What the task asks: Filter the records down to the lines that hold the word "plane", and copy each of those lines.

Items listed in a dataset:
-------------------------

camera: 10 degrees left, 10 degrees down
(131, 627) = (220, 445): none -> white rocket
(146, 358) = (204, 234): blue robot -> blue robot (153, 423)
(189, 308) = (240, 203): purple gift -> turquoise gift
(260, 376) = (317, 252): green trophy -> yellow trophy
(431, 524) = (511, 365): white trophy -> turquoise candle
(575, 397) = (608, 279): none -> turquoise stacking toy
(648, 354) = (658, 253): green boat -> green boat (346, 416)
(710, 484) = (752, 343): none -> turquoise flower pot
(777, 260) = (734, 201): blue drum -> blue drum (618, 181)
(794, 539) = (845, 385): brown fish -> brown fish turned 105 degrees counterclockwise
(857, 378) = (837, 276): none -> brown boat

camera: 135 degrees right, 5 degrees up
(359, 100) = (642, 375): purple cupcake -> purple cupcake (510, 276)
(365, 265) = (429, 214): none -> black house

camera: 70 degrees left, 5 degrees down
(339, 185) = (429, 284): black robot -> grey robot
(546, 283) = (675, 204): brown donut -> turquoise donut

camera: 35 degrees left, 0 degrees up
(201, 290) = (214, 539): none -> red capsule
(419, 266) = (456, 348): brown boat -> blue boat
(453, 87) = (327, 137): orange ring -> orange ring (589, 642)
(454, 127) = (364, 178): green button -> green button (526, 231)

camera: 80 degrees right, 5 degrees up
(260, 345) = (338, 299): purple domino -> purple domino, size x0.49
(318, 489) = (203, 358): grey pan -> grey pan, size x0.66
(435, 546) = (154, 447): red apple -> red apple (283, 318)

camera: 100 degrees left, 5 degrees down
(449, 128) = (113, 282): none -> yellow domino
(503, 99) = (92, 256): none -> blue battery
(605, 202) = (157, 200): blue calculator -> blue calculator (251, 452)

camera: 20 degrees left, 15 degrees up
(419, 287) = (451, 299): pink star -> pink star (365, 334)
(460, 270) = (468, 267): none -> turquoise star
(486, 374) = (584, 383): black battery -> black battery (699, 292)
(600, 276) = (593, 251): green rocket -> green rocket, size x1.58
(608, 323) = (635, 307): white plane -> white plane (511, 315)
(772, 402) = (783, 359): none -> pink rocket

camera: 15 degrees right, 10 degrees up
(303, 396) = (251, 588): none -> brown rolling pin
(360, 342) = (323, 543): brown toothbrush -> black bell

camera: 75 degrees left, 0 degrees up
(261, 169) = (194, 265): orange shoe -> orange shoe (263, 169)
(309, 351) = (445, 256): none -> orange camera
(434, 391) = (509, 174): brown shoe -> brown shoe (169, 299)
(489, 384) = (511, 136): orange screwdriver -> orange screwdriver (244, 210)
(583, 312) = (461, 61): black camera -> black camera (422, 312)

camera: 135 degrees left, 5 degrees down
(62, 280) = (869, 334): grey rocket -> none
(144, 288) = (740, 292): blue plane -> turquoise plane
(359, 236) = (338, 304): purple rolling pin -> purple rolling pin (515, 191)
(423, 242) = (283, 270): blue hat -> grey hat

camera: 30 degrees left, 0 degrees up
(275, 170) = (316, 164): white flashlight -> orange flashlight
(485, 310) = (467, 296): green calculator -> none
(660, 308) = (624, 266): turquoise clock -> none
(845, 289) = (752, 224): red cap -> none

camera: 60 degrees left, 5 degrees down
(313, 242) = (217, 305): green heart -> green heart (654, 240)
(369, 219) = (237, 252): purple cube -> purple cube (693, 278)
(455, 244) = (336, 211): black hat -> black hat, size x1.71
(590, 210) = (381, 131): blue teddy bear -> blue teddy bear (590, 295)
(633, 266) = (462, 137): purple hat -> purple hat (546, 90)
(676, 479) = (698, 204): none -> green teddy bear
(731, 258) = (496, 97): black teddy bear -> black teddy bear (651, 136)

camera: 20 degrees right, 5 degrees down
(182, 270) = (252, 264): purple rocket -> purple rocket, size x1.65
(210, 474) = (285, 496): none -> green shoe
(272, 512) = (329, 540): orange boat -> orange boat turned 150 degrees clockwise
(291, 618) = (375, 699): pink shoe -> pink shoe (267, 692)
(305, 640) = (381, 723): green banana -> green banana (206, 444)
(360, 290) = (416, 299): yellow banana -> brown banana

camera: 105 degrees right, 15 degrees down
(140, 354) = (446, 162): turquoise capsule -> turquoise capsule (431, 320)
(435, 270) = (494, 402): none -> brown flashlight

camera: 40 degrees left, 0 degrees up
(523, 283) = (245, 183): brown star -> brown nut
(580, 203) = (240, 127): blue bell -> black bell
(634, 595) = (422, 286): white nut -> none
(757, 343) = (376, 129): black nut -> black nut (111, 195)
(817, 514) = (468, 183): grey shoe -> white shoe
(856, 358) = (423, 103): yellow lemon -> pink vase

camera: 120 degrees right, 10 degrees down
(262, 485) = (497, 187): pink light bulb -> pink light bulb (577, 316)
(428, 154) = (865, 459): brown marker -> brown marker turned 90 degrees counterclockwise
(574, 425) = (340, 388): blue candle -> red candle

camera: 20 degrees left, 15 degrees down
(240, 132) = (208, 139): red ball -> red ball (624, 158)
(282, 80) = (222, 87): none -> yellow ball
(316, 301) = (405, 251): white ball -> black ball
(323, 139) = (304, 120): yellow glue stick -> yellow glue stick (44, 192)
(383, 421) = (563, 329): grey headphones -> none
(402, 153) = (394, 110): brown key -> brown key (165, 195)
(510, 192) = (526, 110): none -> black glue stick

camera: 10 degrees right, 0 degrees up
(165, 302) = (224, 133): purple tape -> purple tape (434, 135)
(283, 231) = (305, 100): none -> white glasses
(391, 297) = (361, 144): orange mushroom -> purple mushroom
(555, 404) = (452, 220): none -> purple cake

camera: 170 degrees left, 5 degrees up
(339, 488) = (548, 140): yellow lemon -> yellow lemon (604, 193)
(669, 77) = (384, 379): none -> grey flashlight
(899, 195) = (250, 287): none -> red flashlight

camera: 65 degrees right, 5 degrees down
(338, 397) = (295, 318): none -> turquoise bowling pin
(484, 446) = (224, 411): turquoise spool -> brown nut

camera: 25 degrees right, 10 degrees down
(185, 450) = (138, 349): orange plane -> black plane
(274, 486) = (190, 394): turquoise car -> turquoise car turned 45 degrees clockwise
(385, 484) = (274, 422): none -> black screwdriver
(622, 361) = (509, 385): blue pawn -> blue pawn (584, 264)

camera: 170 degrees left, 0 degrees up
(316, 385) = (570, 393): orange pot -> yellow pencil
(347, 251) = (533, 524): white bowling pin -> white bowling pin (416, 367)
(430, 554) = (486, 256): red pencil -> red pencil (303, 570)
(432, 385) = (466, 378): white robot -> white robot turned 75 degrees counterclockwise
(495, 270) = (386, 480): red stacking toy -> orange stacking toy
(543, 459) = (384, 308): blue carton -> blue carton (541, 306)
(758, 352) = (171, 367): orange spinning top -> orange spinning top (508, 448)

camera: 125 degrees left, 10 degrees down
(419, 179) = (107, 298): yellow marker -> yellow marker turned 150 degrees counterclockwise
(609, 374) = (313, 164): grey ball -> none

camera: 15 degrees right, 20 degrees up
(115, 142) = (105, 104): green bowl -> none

-------------------------

Finished task:
(608, 323) = (635, 307): white plane -> white plane (511, 315)
(144, 288) = (740, 292): blue plane -> turquoise plane
(185, 450) = (138, 349): orange plane -> black plane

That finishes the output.